*** Listed entries ***

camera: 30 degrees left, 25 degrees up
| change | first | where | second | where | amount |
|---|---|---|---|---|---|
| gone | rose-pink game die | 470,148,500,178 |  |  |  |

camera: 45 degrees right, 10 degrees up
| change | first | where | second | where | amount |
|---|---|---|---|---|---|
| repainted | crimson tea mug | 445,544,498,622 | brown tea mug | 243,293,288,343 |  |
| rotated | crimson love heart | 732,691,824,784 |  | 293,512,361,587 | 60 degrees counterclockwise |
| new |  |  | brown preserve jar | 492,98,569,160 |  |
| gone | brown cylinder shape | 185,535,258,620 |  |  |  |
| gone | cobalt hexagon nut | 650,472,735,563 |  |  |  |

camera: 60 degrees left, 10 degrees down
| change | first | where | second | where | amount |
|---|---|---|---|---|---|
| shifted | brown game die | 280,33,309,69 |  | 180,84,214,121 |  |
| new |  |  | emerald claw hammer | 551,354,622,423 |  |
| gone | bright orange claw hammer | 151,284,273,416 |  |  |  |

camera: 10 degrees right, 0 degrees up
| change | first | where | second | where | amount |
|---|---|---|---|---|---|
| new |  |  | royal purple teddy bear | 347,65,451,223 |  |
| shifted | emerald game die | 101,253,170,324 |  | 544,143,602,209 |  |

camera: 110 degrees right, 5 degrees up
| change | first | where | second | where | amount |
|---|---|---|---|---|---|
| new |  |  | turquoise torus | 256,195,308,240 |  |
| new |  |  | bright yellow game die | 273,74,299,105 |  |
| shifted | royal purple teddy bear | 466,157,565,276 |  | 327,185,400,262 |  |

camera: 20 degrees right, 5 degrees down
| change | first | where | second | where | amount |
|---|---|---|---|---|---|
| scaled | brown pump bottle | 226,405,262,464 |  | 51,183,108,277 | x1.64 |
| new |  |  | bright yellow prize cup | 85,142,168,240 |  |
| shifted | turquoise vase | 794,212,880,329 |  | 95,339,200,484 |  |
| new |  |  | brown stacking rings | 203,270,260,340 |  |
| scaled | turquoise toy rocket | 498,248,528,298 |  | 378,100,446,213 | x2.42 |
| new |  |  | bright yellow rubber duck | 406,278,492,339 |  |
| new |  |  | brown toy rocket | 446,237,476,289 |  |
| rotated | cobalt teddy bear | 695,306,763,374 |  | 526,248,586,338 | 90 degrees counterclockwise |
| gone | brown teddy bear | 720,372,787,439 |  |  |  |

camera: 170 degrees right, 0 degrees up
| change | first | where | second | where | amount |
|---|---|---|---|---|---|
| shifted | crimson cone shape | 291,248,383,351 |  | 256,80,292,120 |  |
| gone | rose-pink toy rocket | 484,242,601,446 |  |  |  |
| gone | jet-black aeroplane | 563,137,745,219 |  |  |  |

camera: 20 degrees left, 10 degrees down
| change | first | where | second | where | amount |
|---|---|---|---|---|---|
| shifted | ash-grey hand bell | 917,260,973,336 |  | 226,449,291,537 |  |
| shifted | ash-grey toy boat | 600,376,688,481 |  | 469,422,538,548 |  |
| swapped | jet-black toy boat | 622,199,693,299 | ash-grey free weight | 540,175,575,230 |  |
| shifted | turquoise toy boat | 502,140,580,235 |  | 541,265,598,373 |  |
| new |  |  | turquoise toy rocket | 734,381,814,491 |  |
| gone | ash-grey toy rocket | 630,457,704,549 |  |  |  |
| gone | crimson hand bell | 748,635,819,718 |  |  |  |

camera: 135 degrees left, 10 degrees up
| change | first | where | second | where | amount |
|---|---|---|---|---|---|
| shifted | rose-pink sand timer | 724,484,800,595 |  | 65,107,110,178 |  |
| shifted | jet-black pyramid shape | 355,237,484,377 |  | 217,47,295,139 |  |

*** End of Listed entries ***

-- Task directions --
Set down exactly the lines of the listing above, from the line holding "gone | ash-grey" through its last line, with nothing added.

-- Response area --
| gone | ash-grey toy rocket | 630,457,704,549 |  |  |  |
| gone | crimson hand bell | 748,635,819,718 |  |  |  |

camera: 135 degrees left, 10 degrees up
| change | first | where | second | where | amount |
|---|---|---|---|---|---|
| shifted | rose-pink sand timer | 724,484,800,595 |  | 65,107,110,178 |  |
| shifted | jet-black pyramid shape | 355,237,484,377 |  | 217,47,295,139 |  |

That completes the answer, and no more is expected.